TASK REQUIREMENTS
Every line in the listing below from the one with "second_place: [635, 463]" through the one with "new: ORANGE WATERING CAN" is to be reproduced exactly, both ends included; leave out the rest.

:: DATASET EXTRACT

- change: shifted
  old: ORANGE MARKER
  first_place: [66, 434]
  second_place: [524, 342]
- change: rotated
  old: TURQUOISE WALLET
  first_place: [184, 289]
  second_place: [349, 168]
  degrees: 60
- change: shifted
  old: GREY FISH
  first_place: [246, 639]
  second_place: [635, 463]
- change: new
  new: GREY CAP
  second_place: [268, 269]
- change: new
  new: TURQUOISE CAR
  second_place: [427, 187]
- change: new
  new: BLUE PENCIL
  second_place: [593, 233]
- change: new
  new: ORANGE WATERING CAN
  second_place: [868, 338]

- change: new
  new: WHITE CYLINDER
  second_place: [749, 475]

::::
:: DATASET EXTRACT

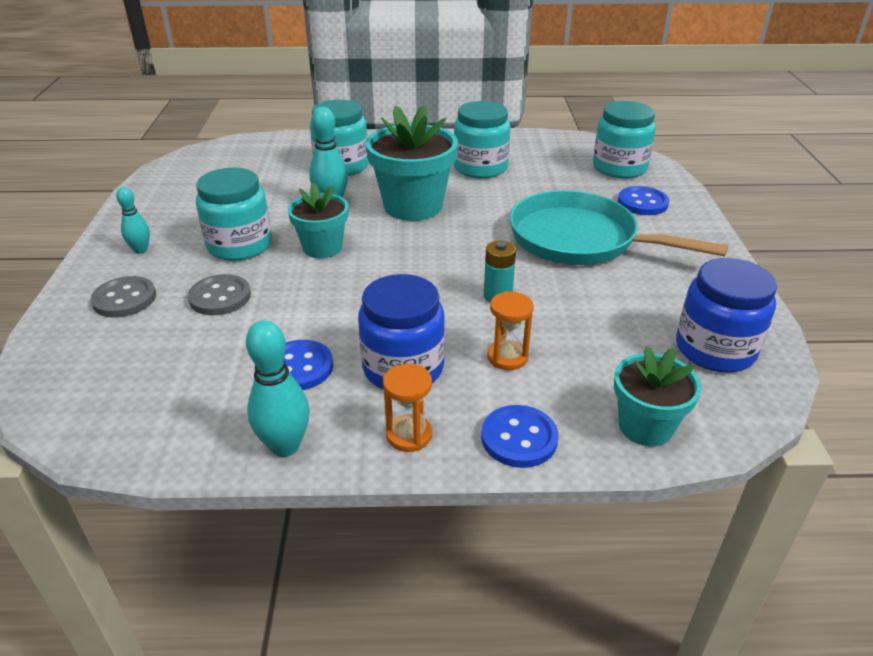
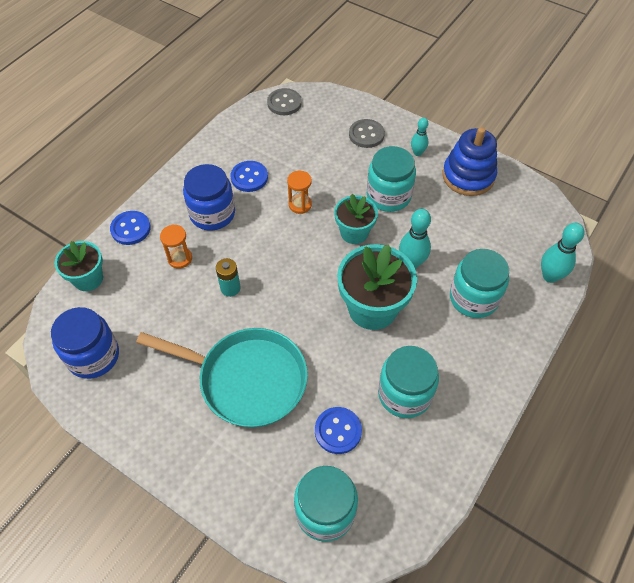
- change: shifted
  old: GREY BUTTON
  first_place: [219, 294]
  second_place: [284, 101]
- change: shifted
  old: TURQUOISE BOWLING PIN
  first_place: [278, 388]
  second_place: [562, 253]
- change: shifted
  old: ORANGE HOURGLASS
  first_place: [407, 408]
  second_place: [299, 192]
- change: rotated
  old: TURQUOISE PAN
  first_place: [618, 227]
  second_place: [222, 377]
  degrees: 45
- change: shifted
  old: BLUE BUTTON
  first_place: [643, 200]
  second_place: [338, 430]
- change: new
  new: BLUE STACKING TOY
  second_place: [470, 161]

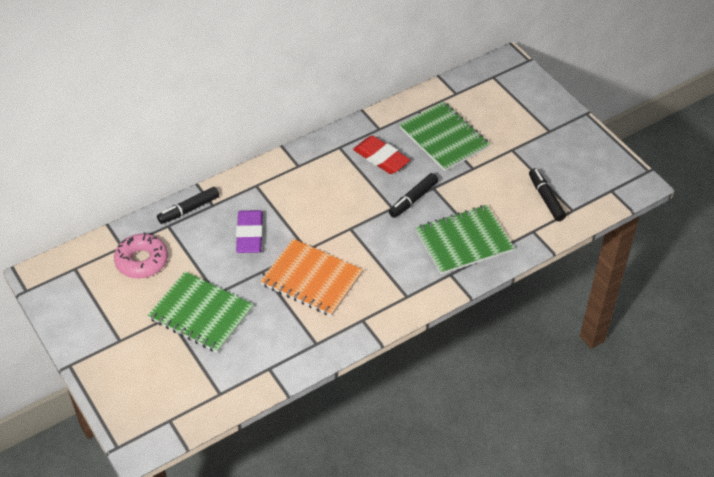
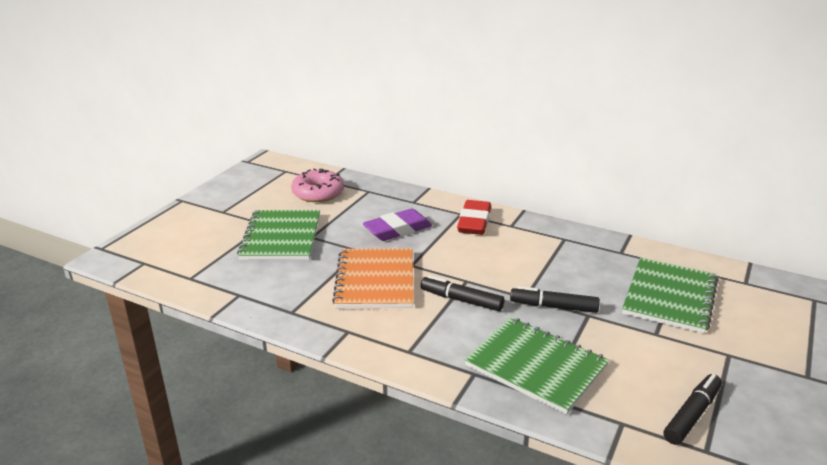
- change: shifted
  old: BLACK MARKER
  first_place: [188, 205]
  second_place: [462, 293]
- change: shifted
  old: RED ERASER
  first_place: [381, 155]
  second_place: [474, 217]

::::

ANSWER AREA
  second_place: [635, 463]
- change: new
  new: GREY CAP
  second_place: [268, 269]
- change: new
  new: TURQUOISE CAR
  second_place: [427, 187]
- change: new
  new: BLUE PENCIL
  second_place: [593, 233]
- change: new
  new: ORANGE WATERING CAN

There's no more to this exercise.